- **HOW TO COMPLETE THIS TASK**: Retype, without alteration, each line from the line containing "none -> orange plate G8 level 1" to the final line of the records.
== SOURCE RECORDS
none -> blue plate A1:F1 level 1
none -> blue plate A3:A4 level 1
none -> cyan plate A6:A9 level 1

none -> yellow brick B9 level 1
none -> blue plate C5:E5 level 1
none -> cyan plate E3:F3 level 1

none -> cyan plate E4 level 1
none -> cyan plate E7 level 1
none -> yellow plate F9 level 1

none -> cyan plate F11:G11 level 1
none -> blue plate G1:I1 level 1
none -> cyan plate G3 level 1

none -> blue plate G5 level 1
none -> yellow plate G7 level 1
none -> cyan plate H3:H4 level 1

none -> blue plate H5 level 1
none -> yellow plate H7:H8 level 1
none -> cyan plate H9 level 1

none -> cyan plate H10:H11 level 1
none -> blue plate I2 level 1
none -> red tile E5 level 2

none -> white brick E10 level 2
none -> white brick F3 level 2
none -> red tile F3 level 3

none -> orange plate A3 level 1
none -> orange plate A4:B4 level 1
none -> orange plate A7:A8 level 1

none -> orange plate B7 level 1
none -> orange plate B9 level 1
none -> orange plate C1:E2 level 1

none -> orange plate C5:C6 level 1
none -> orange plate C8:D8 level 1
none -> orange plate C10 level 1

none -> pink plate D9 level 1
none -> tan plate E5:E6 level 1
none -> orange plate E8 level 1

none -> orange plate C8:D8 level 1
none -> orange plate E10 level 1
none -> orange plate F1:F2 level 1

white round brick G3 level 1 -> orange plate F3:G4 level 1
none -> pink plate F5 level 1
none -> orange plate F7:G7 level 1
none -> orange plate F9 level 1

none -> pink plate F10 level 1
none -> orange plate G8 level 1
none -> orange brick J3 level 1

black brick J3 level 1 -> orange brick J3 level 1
====
- **TASK RESPONSE**:
none -> orange plate G8 level 1
none -> orange brick J3 level 1

black brick J3 level 1 -> orange brick J3 level 1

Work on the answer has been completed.